[WHAT YOU SHOULD DO] Write out all of the entries that follow, word for word, but skip the pictures.

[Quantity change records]
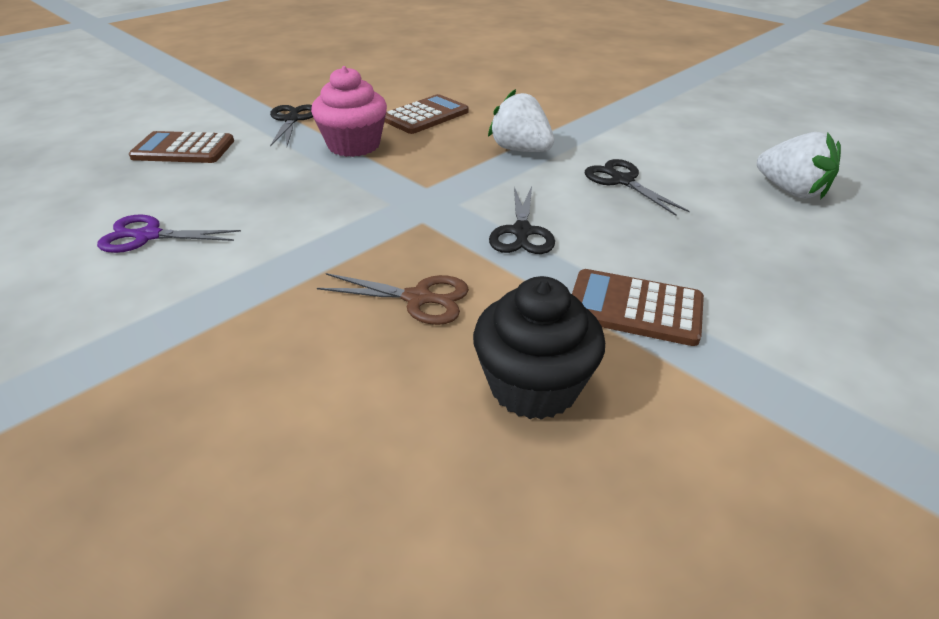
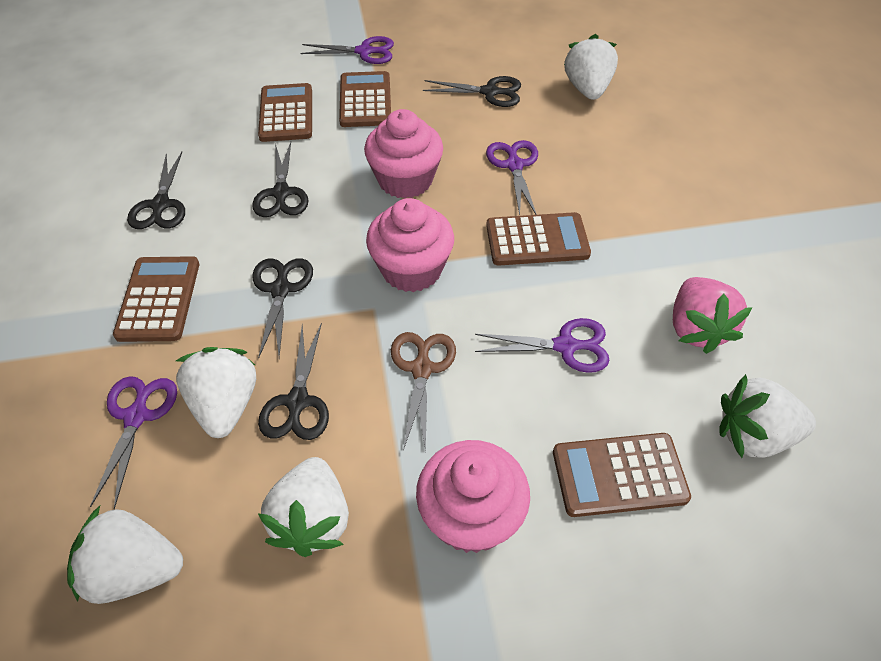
black cupcake: 1 -> 0
black scissors: 3 -> 5
brown calculator: 3 -> 5
pink cupcake: 1 -> 3
pink strawberry: 0 -> 1
purple scissors: 1 -> 4
white strawberry: 2 -> 5

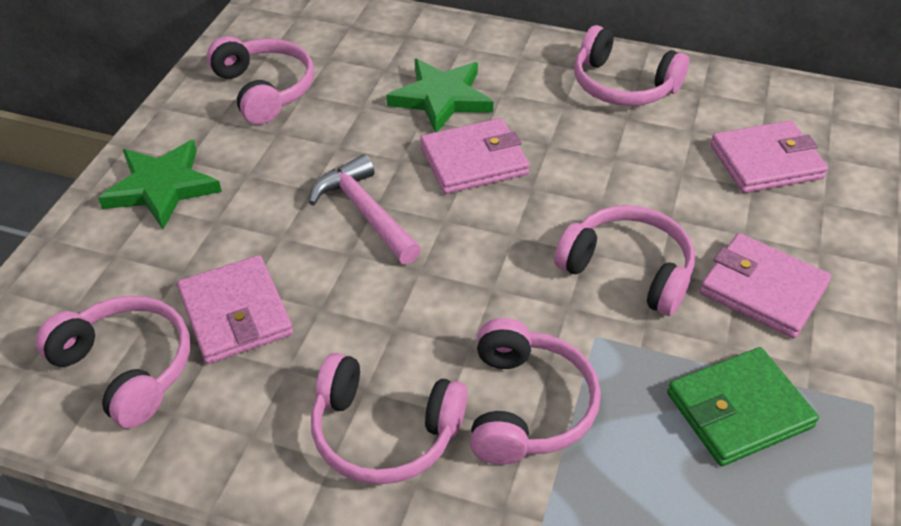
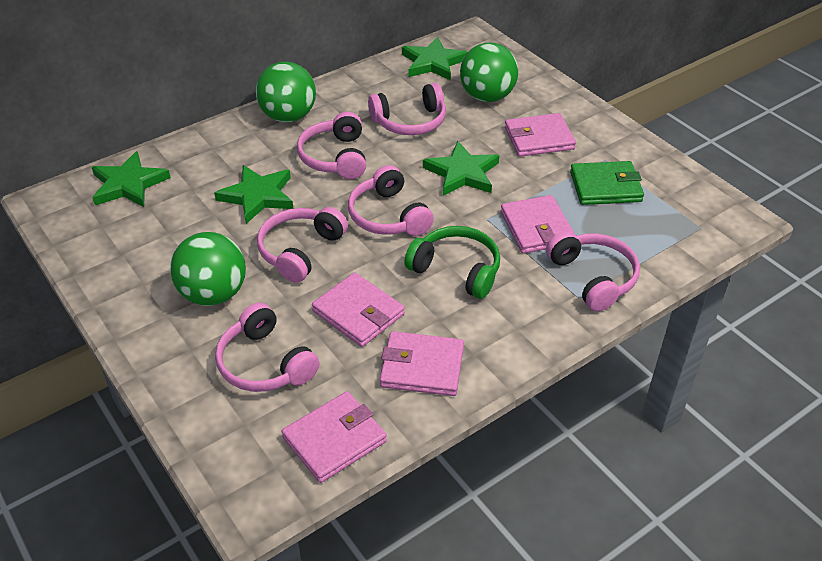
green ball: 0 -> 3
green headphones: 0 -> 1
green star: 2 -> 4
pink hammer: 1 -> 0
pink wallet: 4 -> 5

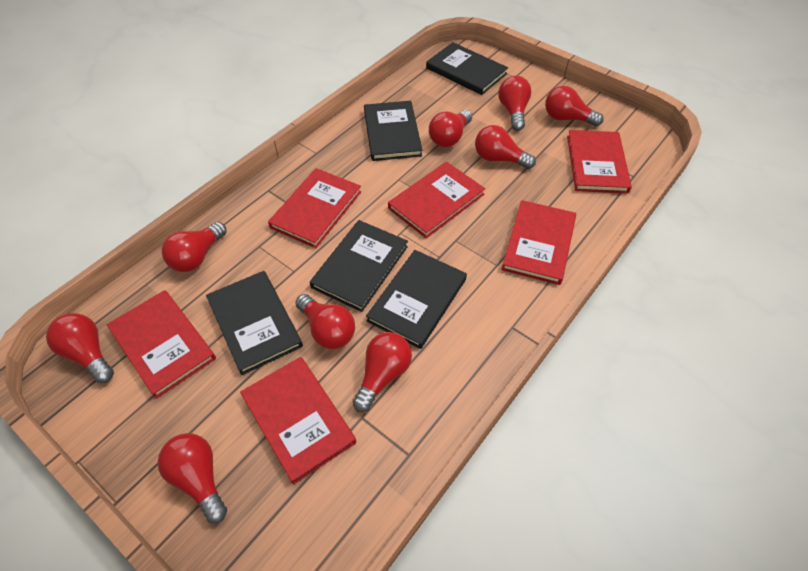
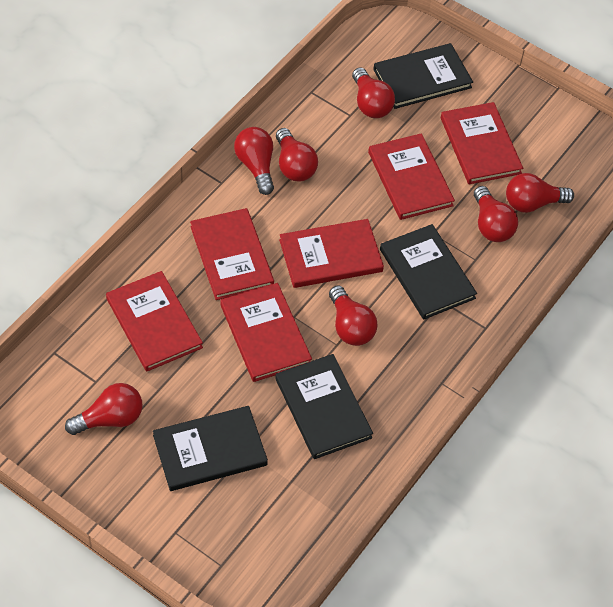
black book: 5 -> 4
red light bulb: 9 -> 7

[RESULT]
black cupcake: 1 -> 0
black scissors: 3 -> 5
brown calculator: 3 -> 5
pink cupcake: 1 -> 3
pink strawberry: 0 -> 1
purple scissors: 1 -> 4
white strawberry: 2 -> 5

green ball: 0 -> 3
green headphones: 0 -> 1
green star: 2 -> 4
pink hammer: 1 -> 0
pink wallet: 4 -> 5

black book: 5 -> 4
red light bulb: 9 -> 7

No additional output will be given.